** Record excerpts follows **

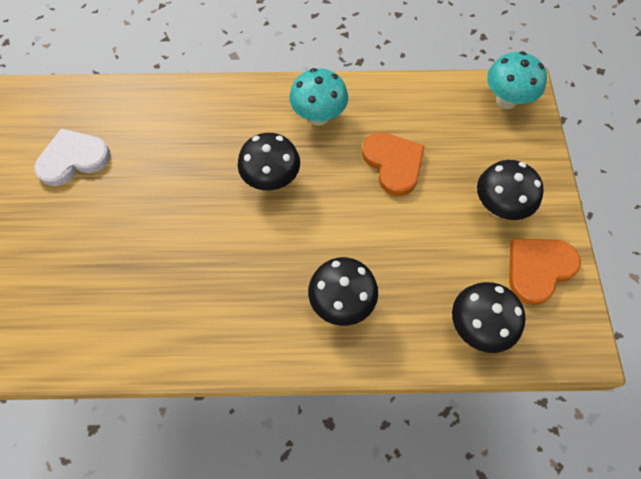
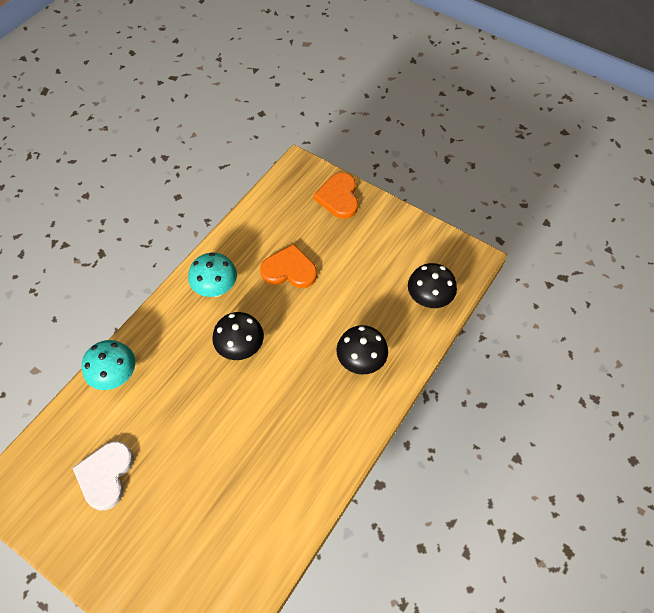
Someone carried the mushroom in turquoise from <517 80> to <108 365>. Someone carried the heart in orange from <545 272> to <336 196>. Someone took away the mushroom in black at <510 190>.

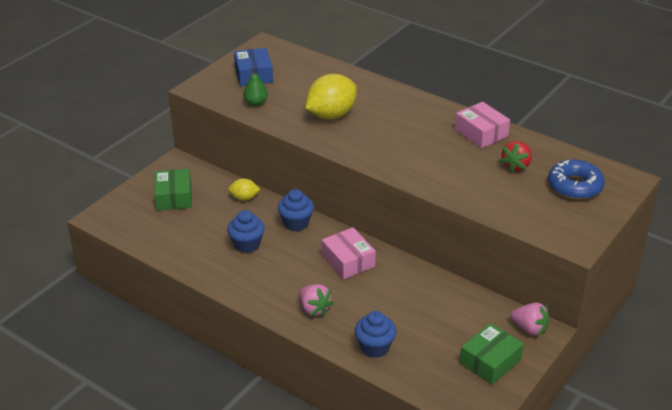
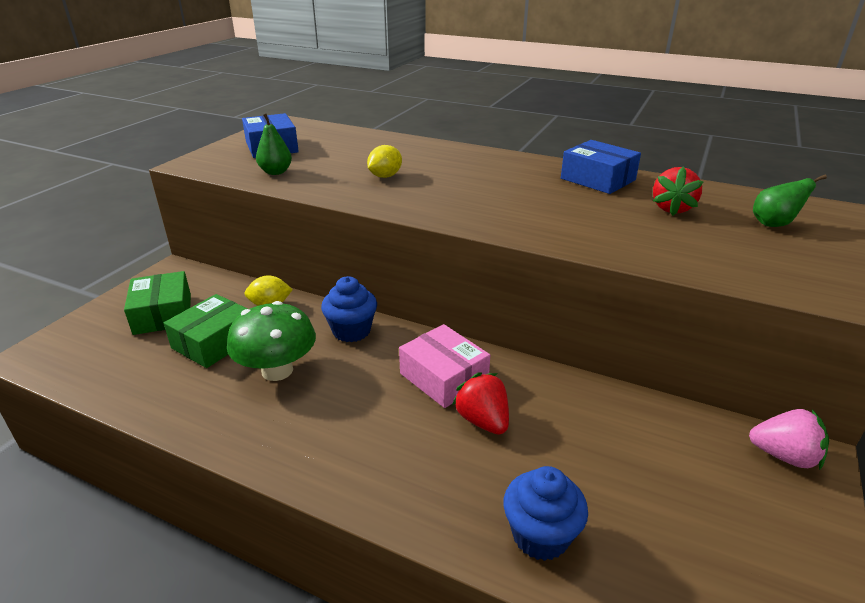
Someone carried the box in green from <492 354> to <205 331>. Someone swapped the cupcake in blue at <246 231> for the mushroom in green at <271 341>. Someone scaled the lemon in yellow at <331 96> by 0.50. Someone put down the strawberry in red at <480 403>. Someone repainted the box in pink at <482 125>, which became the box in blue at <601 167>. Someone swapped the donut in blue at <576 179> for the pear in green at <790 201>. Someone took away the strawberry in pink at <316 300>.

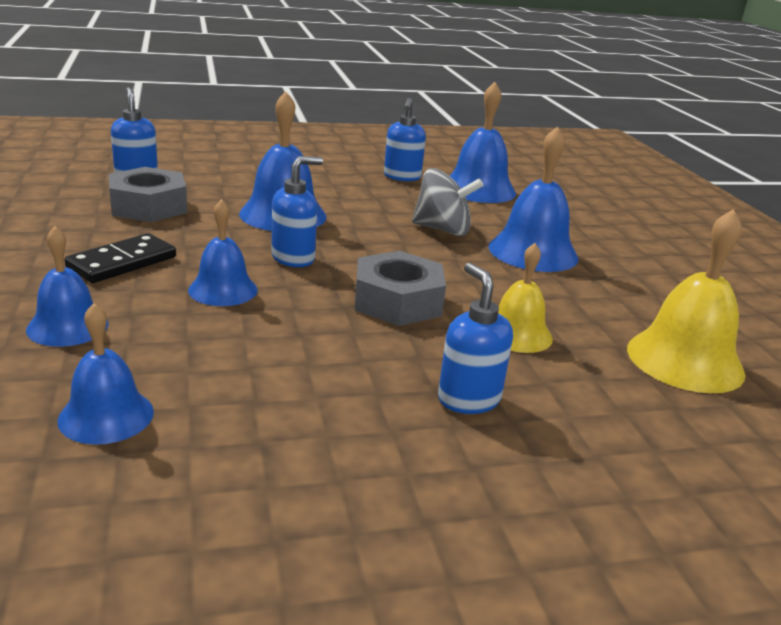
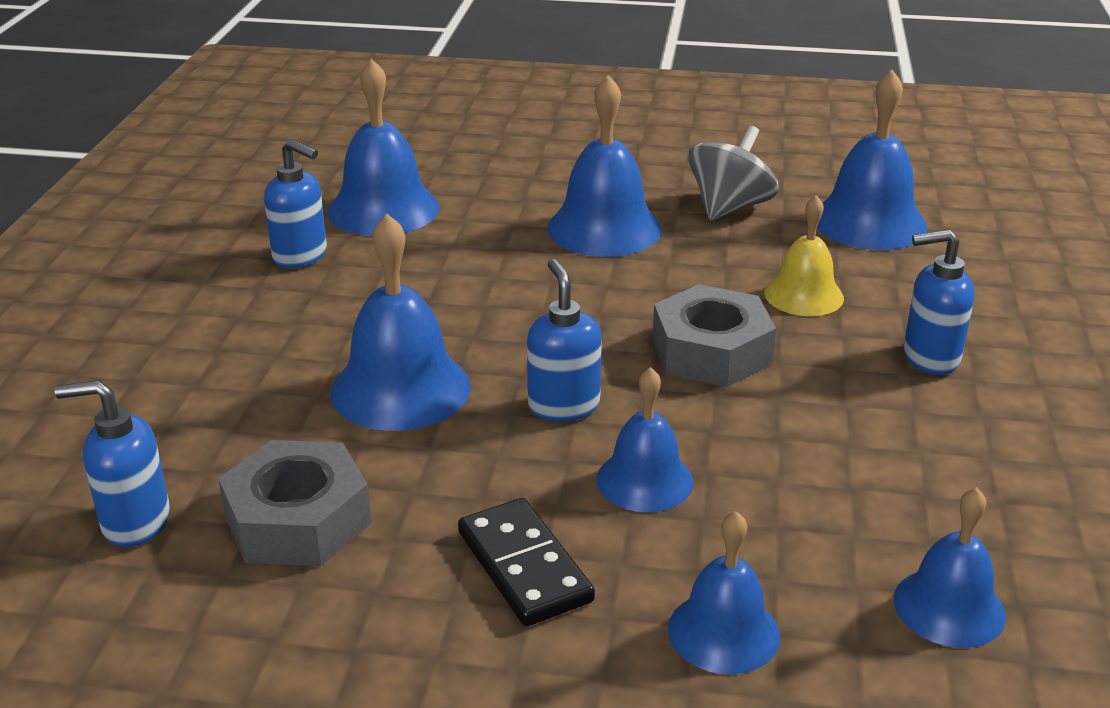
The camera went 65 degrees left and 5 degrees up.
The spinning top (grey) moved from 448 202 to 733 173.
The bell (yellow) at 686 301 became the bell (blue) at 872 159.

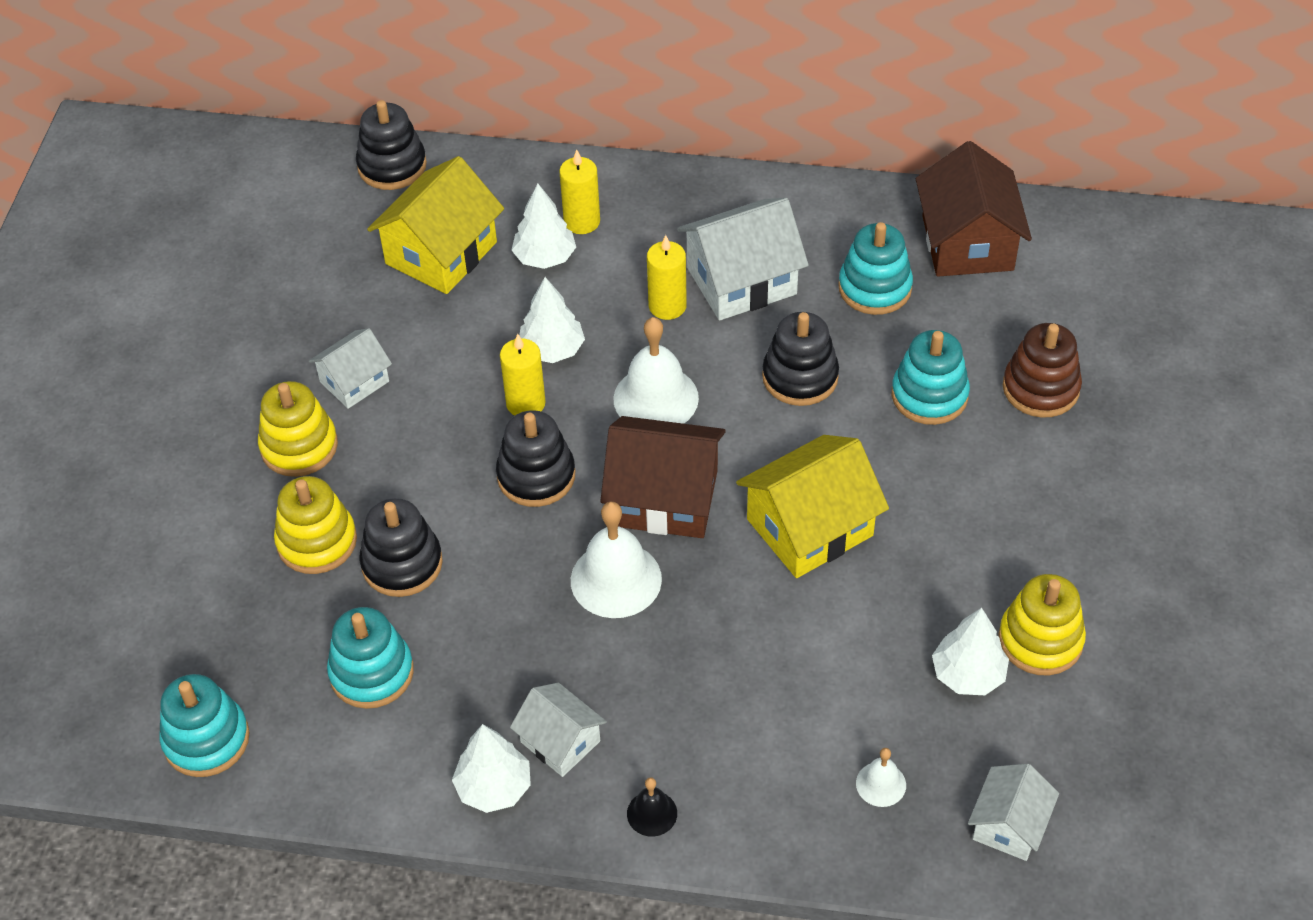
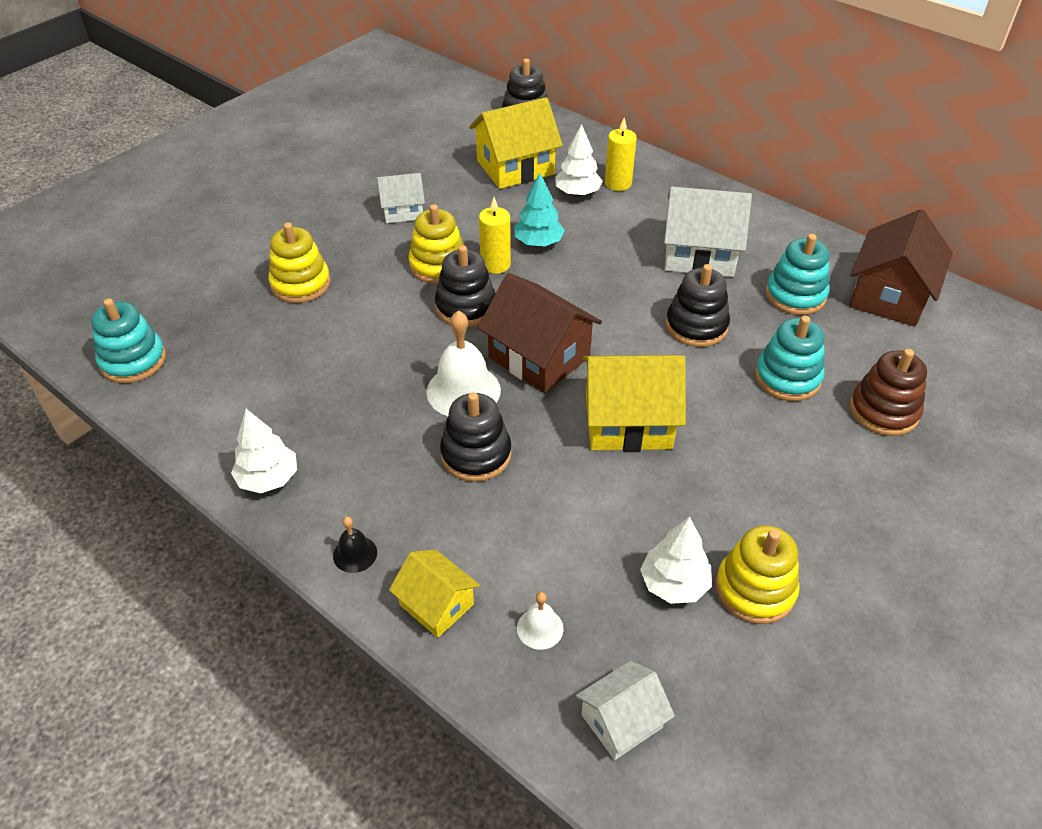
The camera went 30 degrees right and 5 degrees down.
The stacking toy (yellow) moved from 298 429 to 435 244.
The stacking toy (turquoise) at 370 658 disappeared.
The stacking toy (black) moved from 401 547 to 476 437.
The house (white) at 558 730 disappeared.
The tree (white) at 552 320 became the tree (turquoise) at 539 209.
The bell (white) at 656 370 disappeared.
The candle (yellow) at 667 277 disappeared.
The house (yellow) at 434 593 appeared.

** End of Record excerpts **

• What needs to be done
Starting with the line that holds "The spinning top", print each line through the last one of the data exactly as written, but do not include the pictures.

• Answer to the exercise
The spinning top (grey) moved from 448 202 to 733 173.
The bell (yellow) at 686 301 became the bell (blue) at 872 159.

The camera went 30 degrees right and 5 degrees down.
The stacking toy (yellow) moved from 298 429 to 435 244.
The stacking toy (turquoise) at 370 658 disappeared.
The stacking toy (black) moved from 401 547 to 476 437.
The house (white) at 558 730 disappeared.
The tree (white) at 552 320 became the tree (turquoise) at 539 209.
The bell (white) at 656 370 disappeared.
The candle (yellow) at 667 277 disappeared.
The house (yellow) at 434 593 appeared.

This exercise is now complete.